* _Exercise prompt_: After locating the line that contains "R7: 120 (LED_A3, U1/Q7) -> 120 (DRV, U1/Q7)" in the data below, set down exactly that line and each one after it through the line that contains "U3 pin TRIG: TRIG -> none", and nothing more.

* _Working data_:
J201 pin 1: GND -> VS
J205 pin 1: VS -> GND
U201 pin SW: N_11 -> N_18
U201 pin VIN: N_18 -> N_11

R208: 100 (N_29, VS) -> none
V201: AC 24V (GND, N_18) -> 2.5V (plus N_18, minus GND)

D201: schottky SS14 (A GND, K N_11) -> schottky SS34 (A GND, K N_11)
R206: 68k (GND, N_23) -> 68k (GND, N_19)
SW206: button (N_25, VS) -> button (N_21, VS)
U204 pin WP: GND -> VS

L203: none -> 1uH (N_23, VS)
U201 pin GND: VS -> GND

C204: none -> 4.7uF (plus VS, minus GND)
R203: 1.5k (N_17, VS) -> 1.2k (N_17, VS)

--

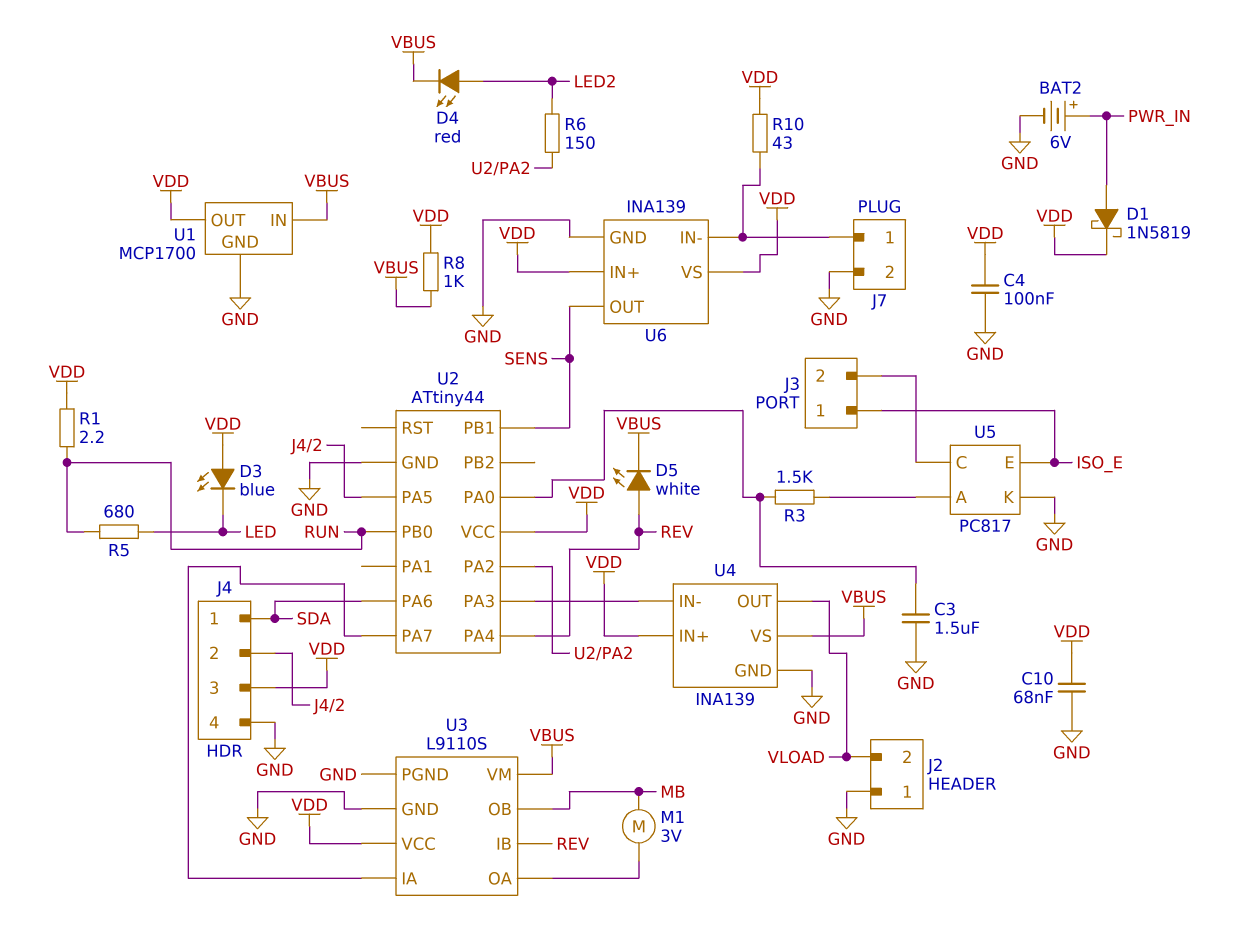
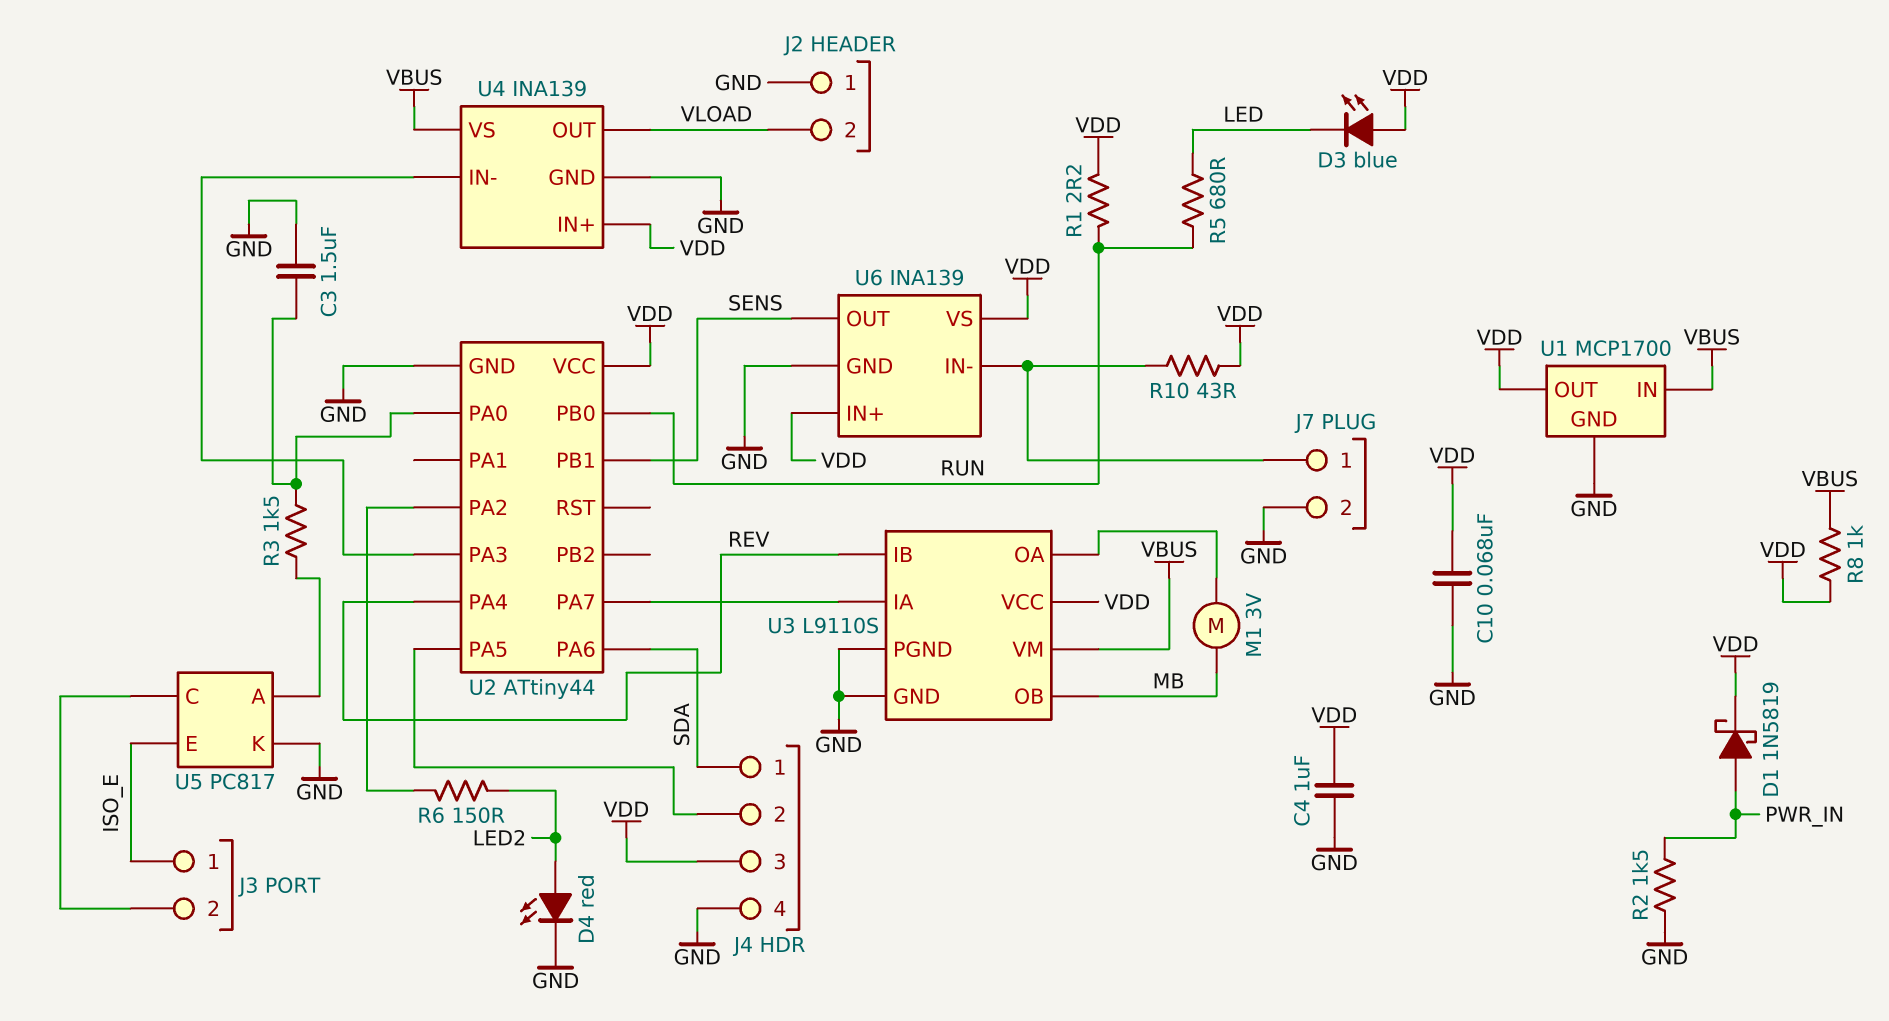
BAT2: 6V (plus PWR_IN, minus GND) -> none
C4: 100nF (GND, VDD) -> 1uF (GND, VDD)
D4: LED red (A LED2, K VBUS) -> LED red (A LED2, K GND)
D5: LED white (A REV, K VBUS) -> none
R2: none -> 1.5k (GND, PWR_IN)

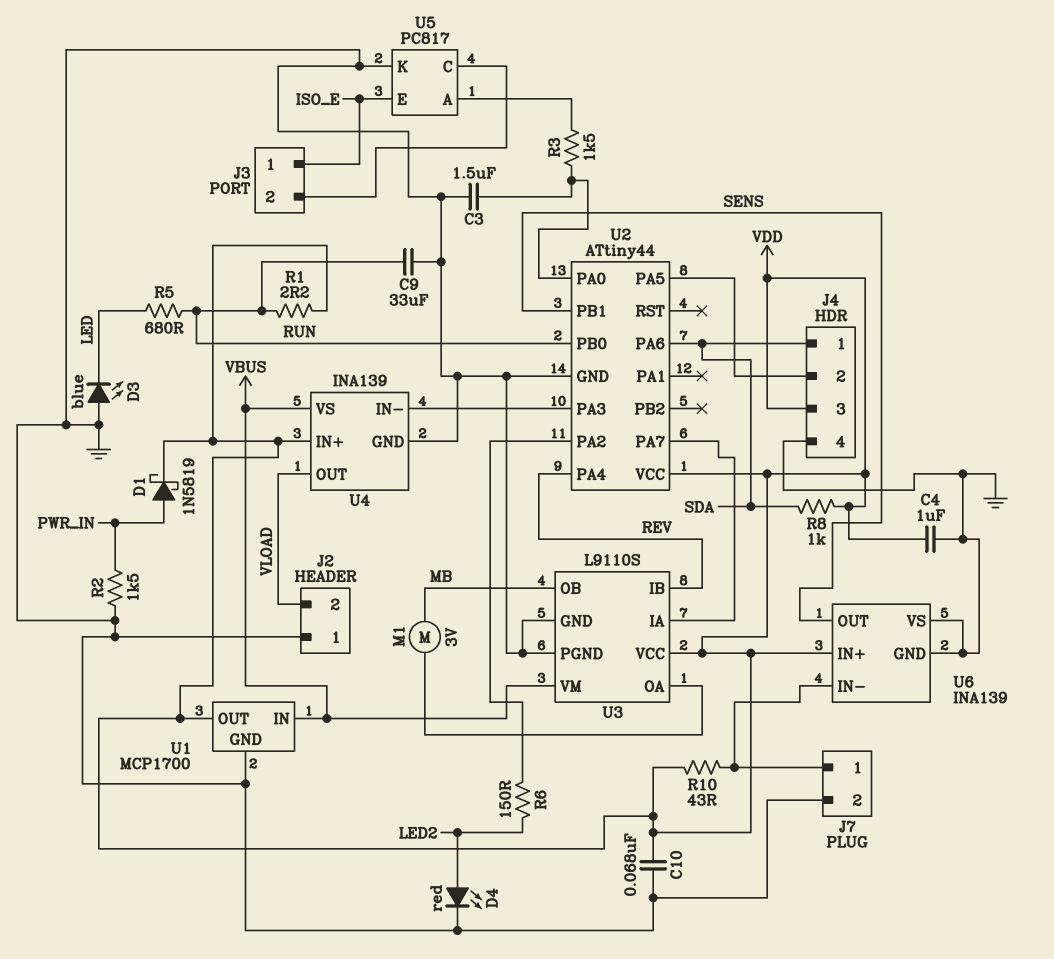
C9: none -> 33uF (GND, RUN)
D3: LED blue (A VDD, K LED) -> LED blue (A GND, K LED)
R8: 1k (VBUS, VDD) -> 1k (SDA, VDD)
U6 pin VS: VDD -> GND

==

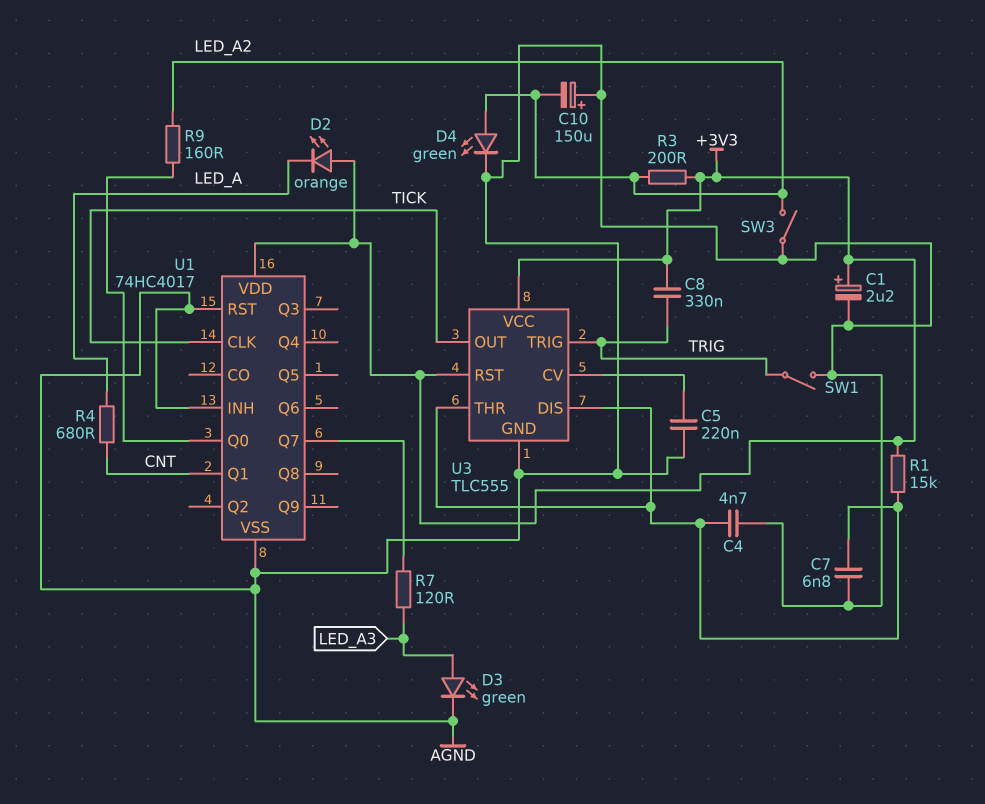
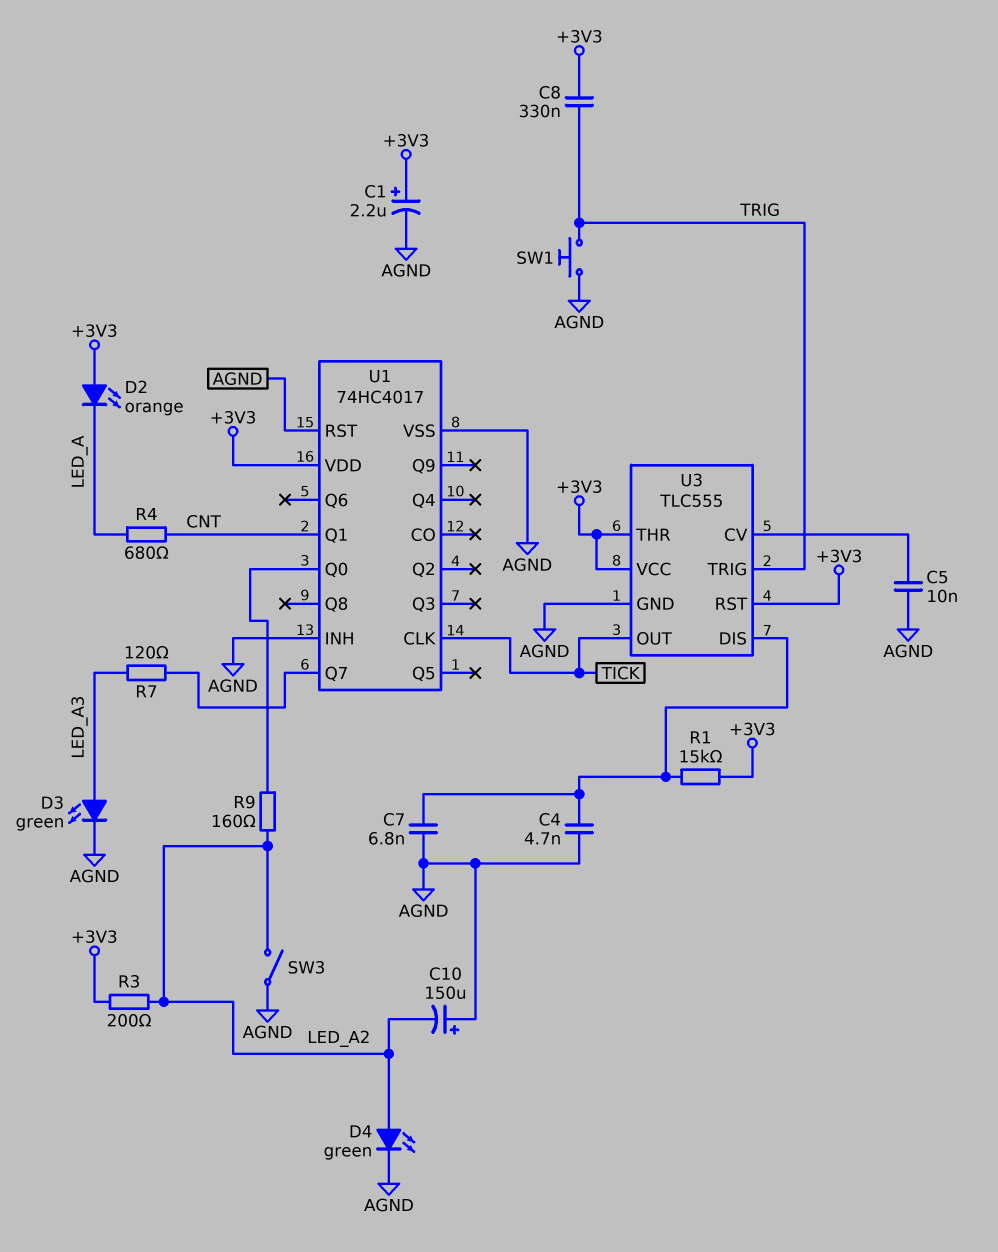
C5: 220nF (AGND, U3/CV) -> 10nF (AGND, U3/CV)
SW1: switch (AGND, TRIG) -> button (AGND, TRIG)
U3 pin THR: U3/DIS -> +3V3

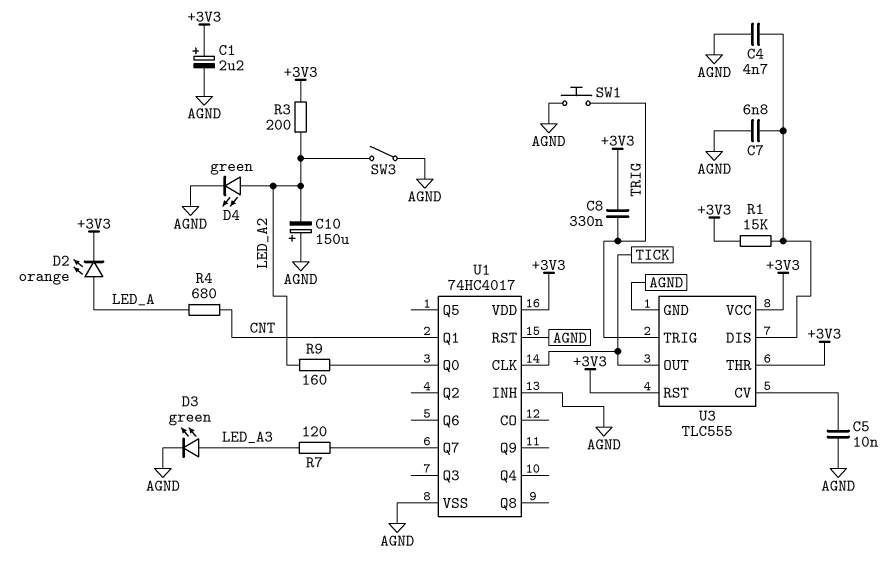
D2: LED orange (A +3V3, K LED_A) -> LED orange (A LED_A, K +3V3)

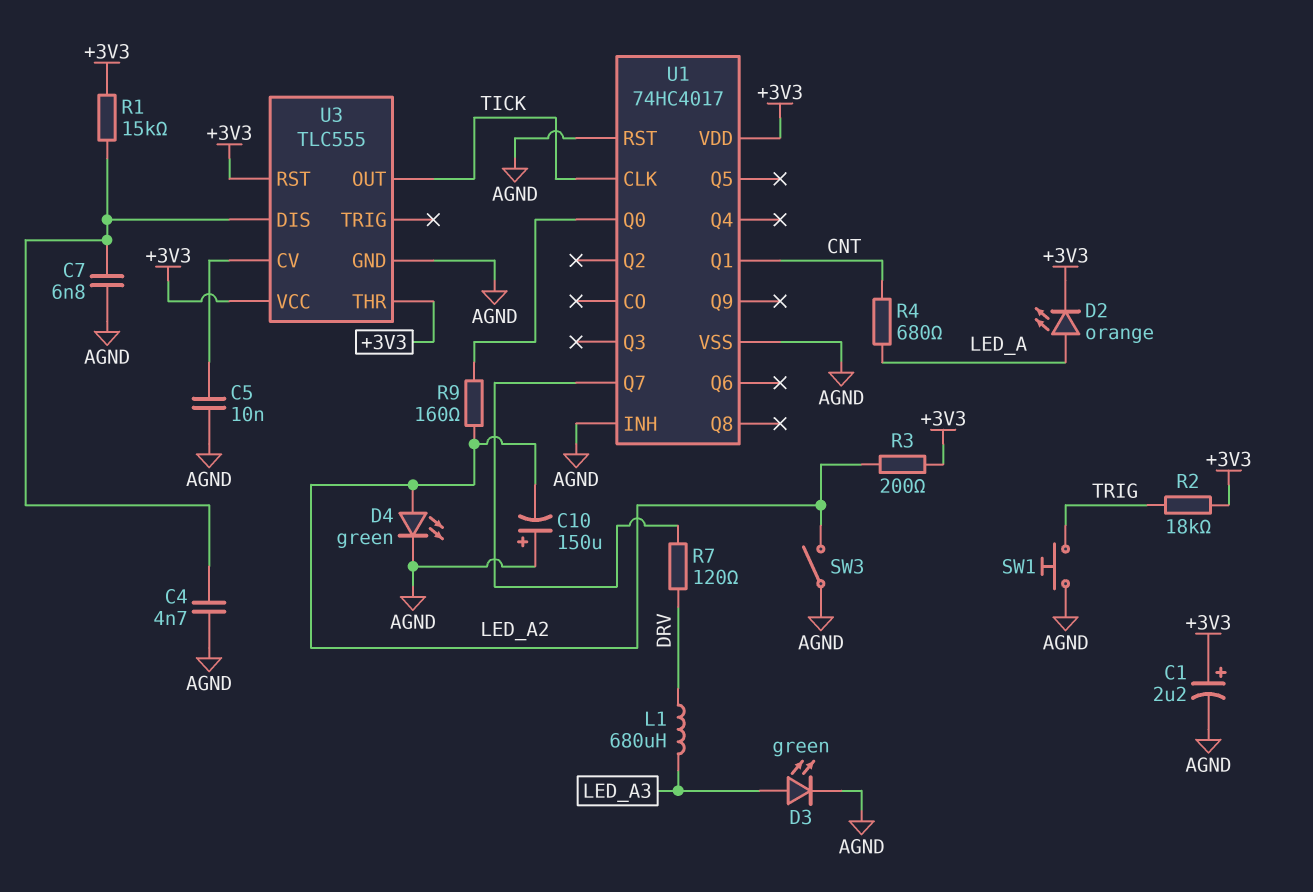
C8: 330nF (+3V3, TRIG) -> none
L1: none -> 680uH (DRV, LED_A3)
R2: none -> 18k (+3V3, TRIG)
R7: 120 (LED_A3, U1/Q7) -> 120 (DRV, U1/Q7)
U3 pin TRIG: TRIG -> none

* _Result for this exercise_:
R7: 120 (LED_A3, U1/Q7) -> 120 (DRV, U1/Q7)
U3 pin TRIG: TRIG -> none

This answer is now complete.